§ Énoncé: Retranscrivez les lignes ci-dessous sans rien y changer, en omettant les images.

§ Données d'entrée:
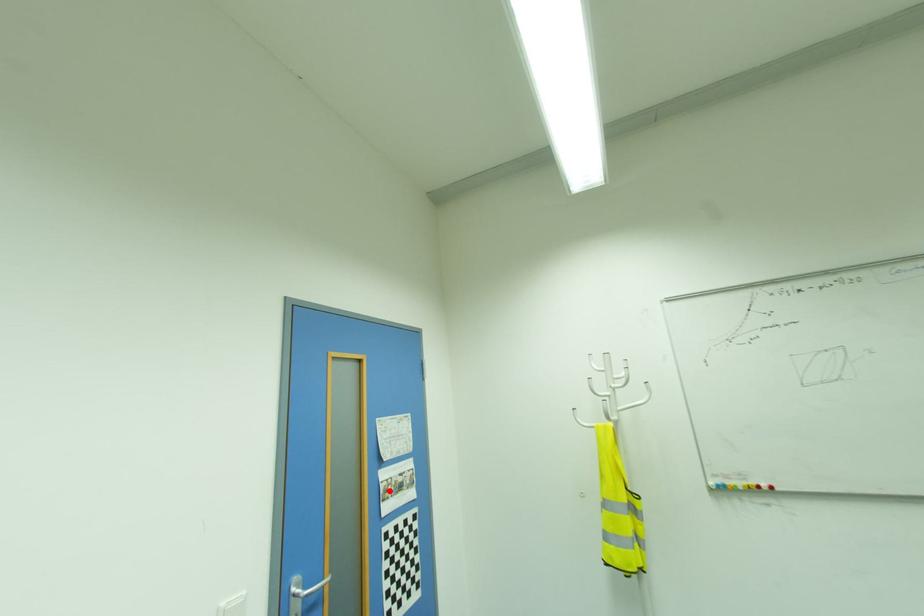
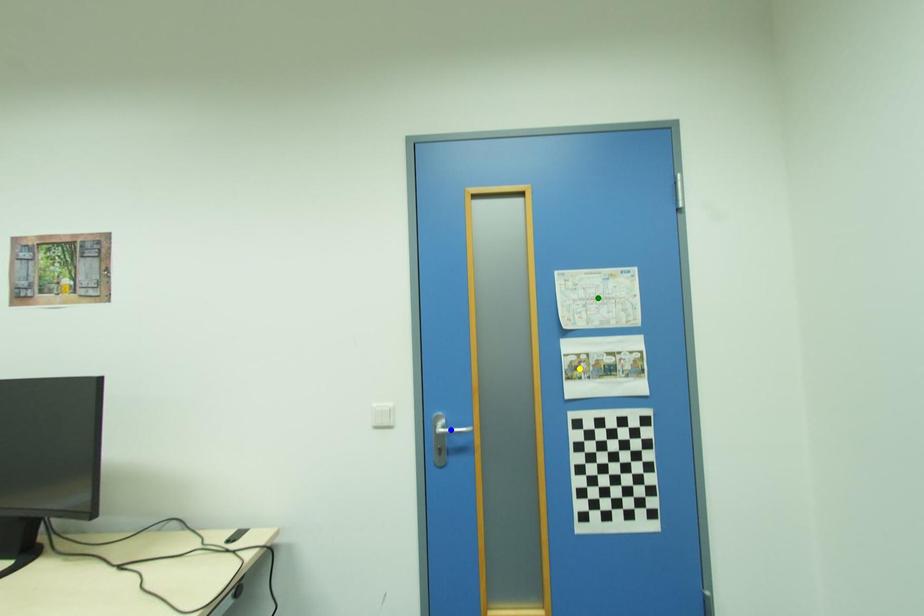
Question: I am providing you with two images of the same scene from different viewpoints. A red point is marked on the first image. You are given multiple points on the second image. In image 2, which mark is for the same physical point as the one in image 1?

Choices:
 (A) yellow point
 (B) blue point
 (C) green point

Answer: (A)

§ Bonne réponse:
Question: I am providing you with two images of the same scene from different viewpoints. A red point is marked on the first image. You are given multiple points on the second image. In image 2, which mark is for the same physical point as the one in image 1?

Choices:
 (A) yellow point
 (B) blue point
 (C) green point

Answer: (A)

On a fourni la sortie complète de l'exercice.